When the string "black" occurs in a line of the listing below, return that line.
▬▬▬
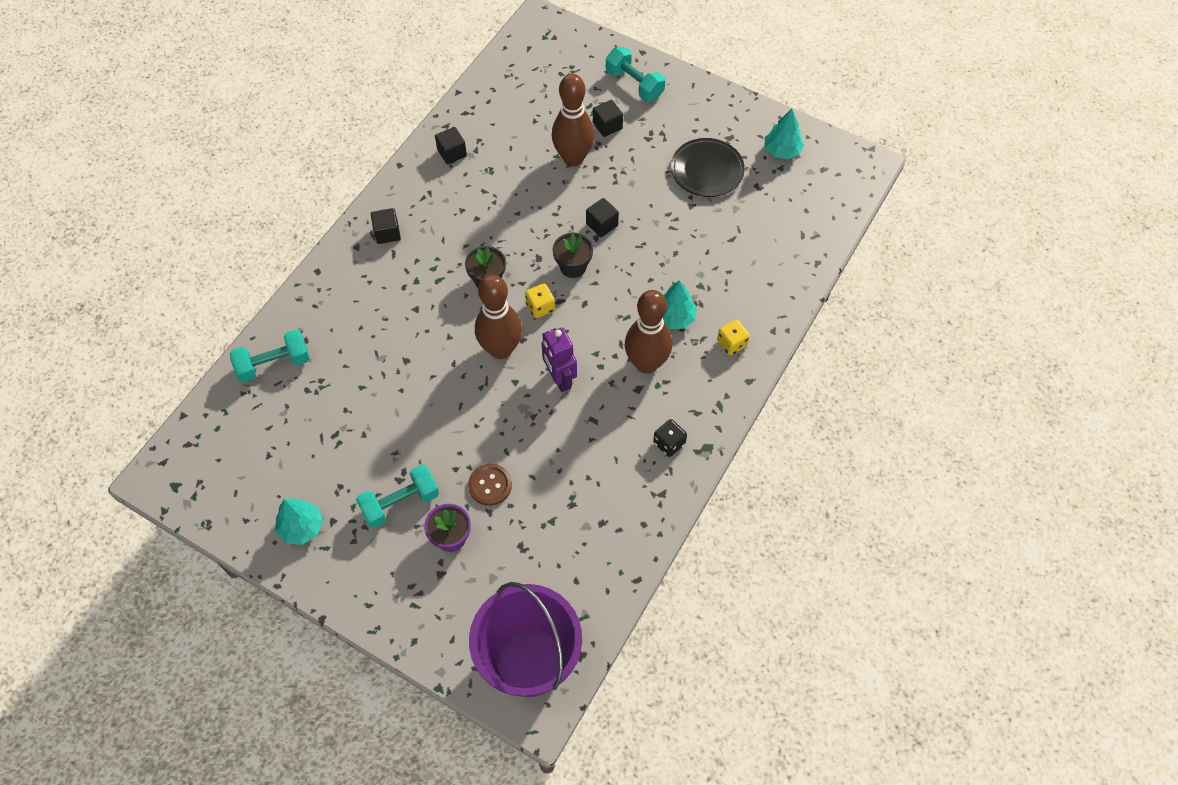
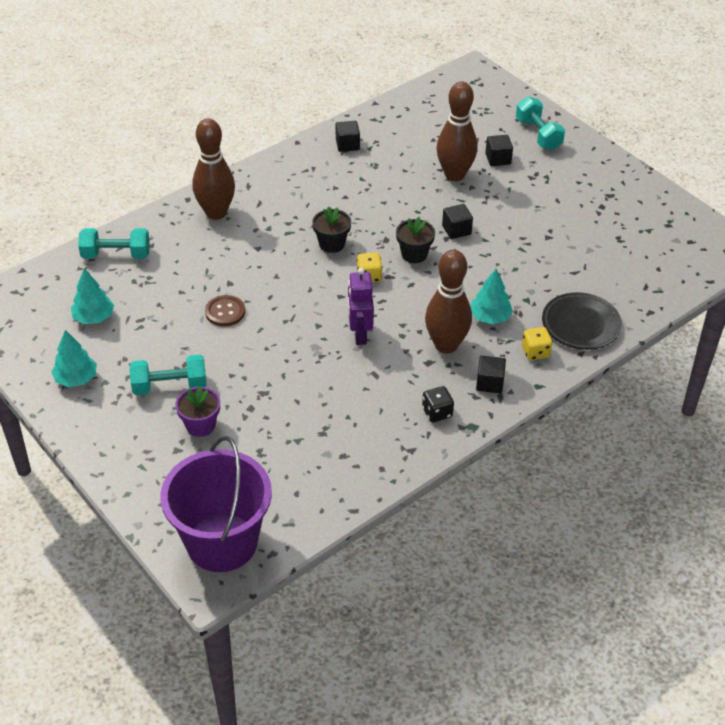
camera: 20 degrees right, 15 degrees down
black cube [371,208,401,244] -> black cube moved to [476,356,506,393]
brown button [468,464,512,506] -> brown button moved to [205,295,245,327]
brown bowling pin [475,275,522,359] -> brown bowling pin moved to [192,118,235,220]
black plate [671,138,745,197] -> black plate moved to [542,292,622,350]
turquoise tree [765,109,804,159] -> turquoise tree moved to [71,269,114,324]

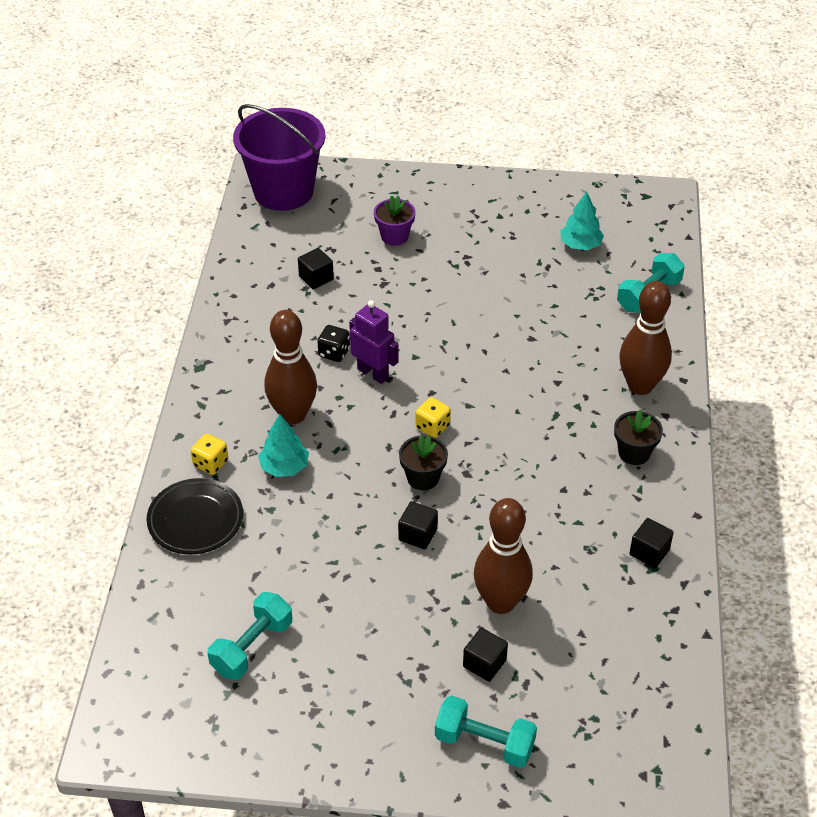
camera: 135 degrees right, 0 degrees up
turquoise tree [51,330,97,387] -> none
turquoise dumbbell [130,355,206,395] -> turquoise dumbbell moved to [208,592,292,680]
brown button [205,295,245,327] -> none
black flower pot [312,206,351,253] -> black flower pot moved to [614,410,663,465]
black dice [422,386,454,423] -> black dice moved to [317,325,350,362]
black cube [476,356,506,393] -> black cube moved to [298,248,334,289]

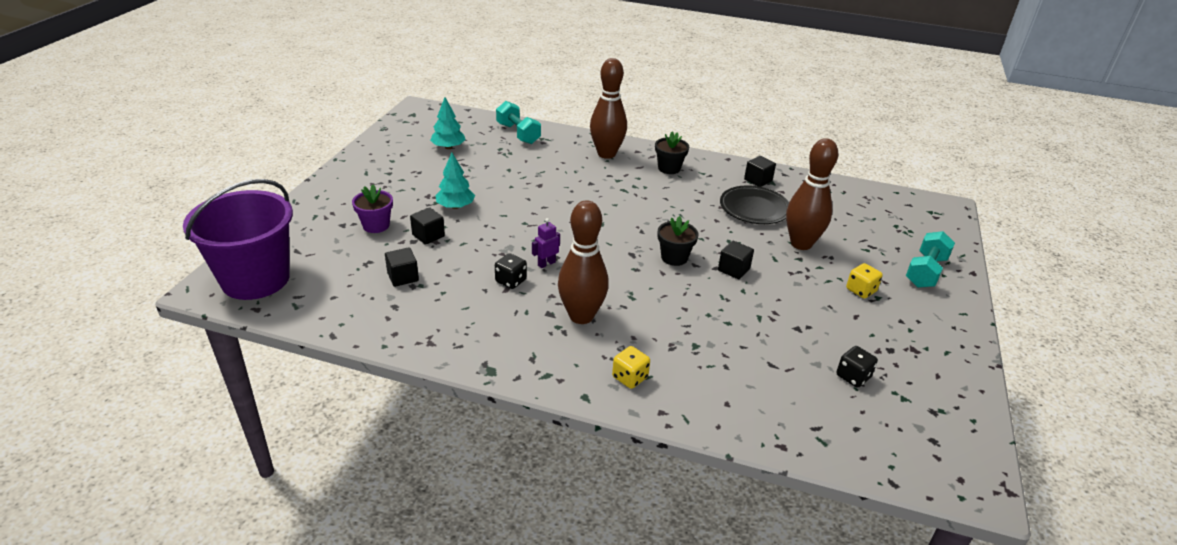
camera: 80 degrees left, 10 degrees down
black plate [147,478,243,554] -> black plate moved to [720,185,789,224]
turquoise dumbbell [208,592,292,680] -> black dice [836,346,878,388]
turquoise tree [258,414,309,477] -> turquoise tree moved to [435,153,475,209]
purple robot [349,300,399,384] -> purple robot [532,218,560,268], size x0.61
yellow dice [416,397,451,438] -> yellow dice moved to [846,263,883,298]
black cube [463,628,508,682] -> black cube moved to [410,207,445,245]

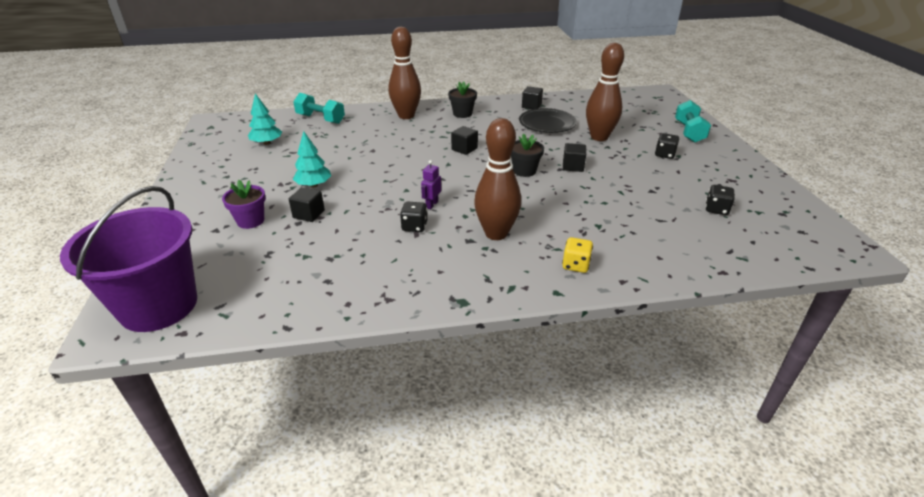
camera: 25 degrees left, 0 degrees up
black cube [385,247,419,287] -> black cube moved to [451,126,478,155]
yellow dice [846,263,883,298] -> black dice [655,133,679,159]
▬▬▬
• Output for this exercise
black cube [371,208,401,244] -> black cube moved to [476,356,506,393]
black plate [671,138,745,197] -> black plate moved to [542,292,622,350]
black flower pot [312,206,351,253] -> black flower pot moved to [614,410,663,465]
black dice [422,386,454,423] -> black dice moved to [317,325,350,362]
black cube [476,356,506,393] -> black cube moved to [298,248,334,289]
black plate [147,478,243,554] -> black plate moved to [720,185,789,224]
turquoise dumbbell [208,592,292,680] -> black dice [836,346,878,388]
black cube [463,628,508,682] -> black cube moved to [410,207,445,245]
black cube [385,247,419,287] -> black cube moved to [451,126,478,155]
yellow dice [846,263,883,298] -> black dice [655,133,679,159]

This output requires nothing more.